### EXERCISE REQUIREMENTS
Provide the number of lines in the material containing the word "none", with nothing added.

**** RECORDS SUPPLIED

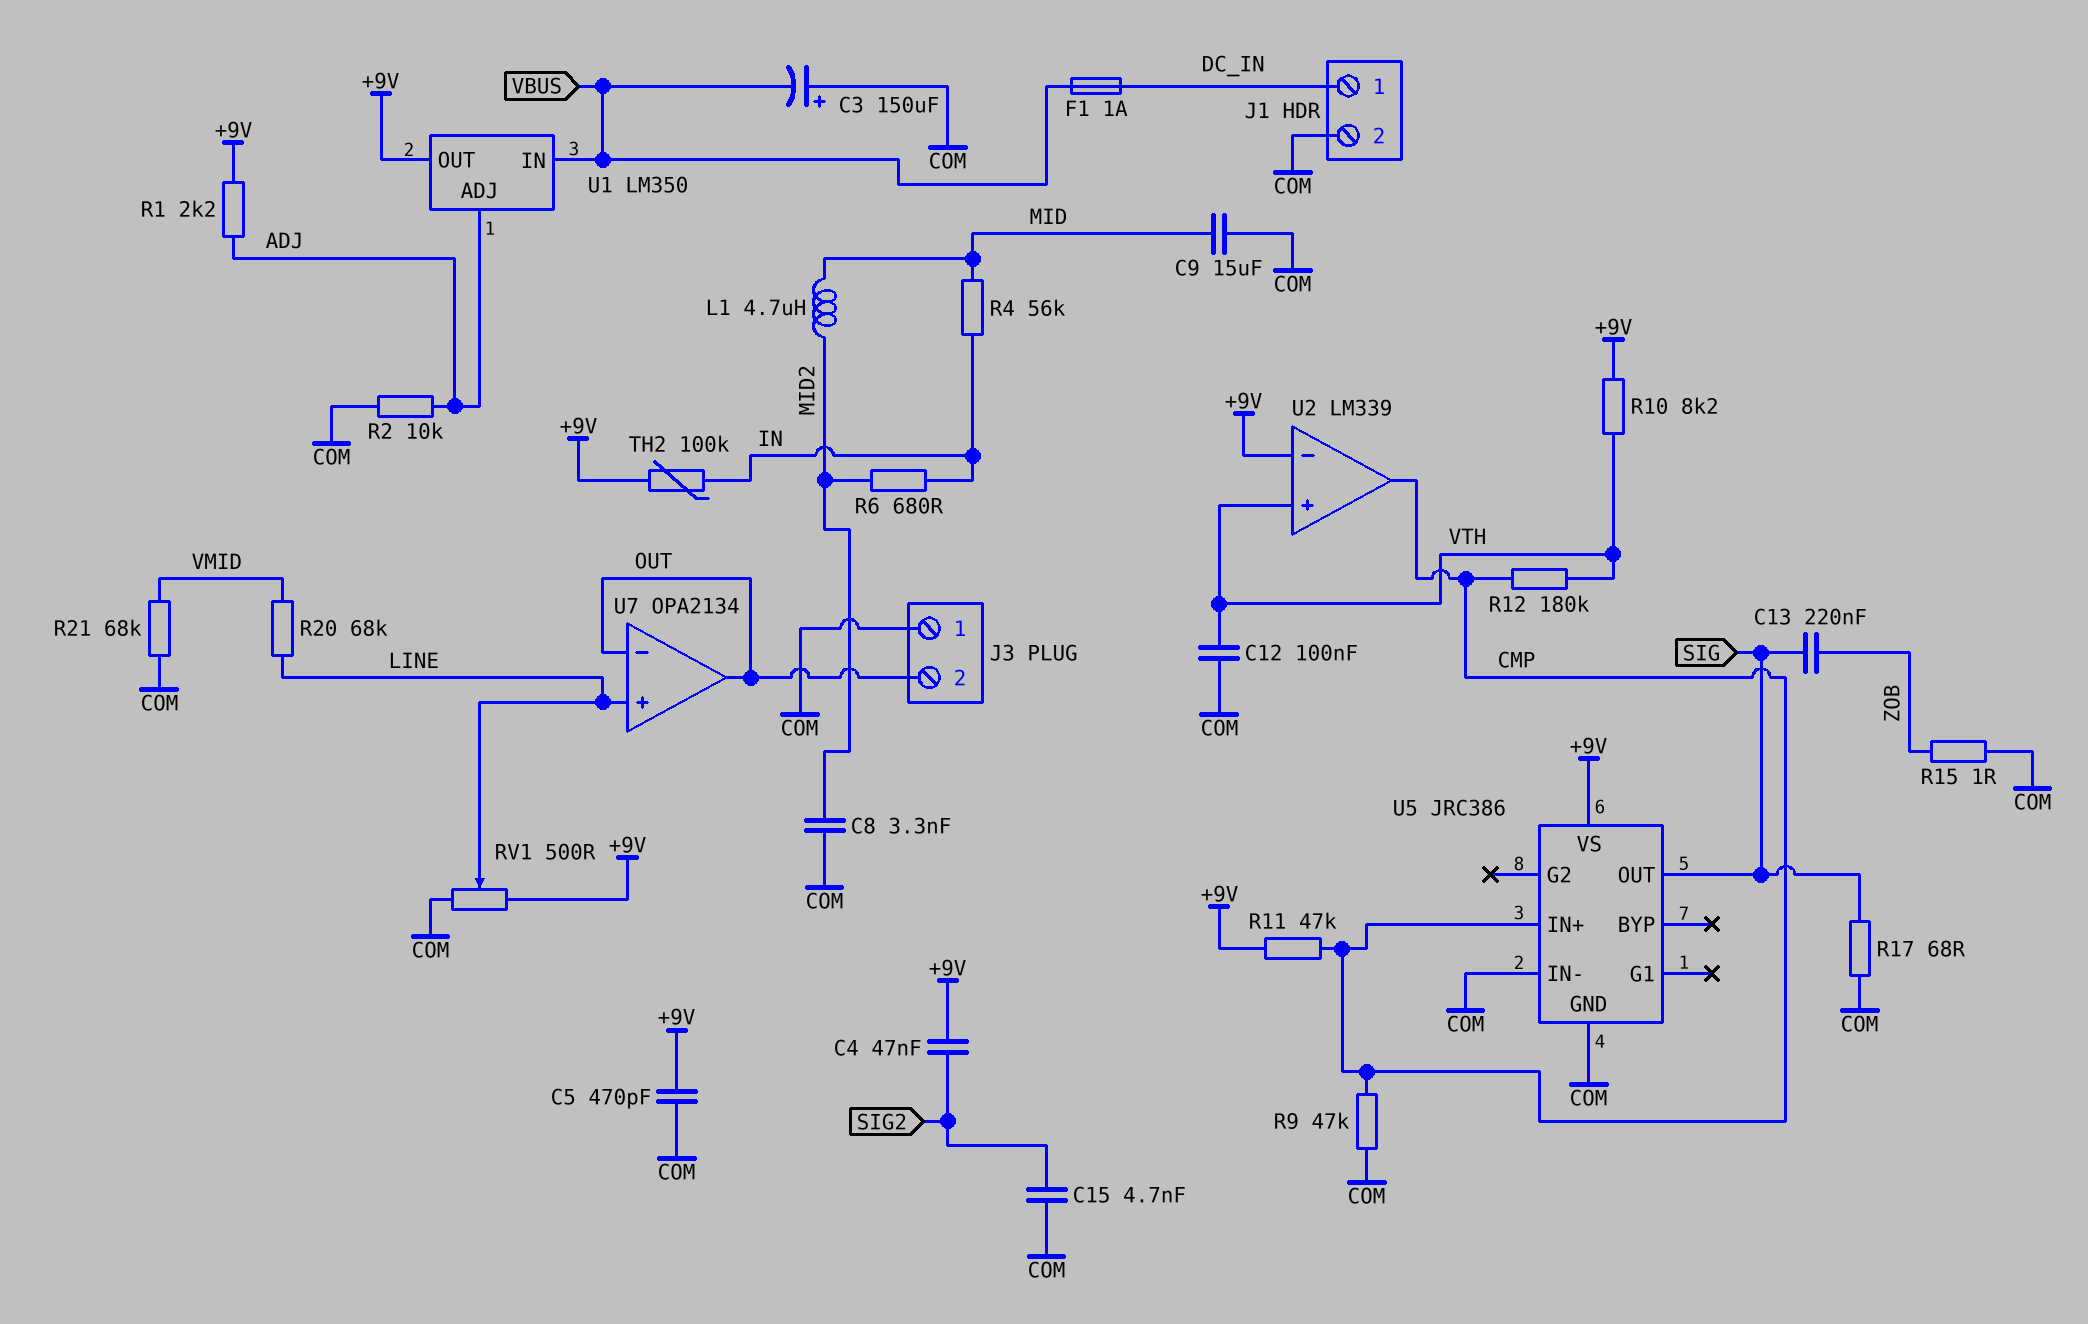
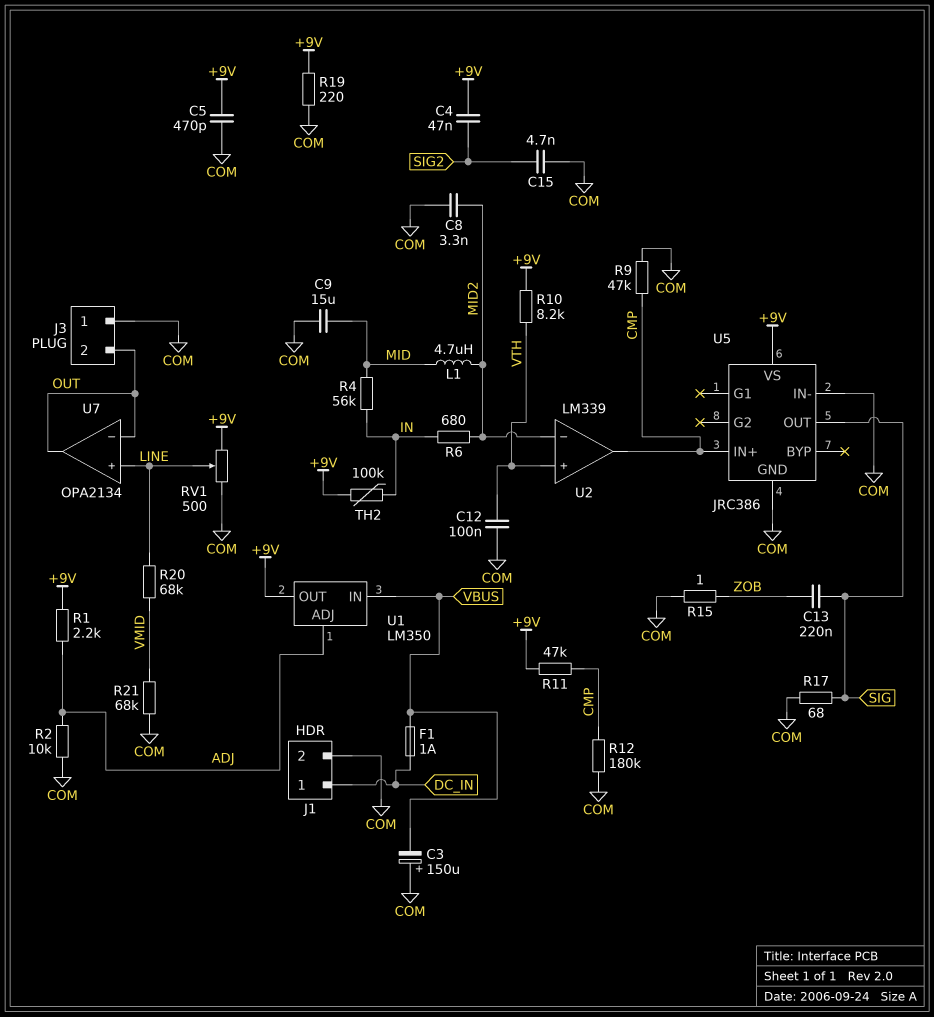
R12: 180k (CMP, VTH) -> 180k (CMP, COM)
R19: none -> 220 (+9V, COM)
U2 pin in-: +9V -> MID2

********
**** RECORDS SUPPLIED

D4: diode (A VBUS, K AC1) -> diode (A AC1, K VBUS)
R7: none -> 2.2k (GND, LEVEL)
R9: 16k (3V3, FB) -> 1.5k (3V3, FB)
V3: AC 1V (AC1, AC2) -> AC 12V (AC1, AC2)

********

### OUTPUT OF THE EXERCISE
2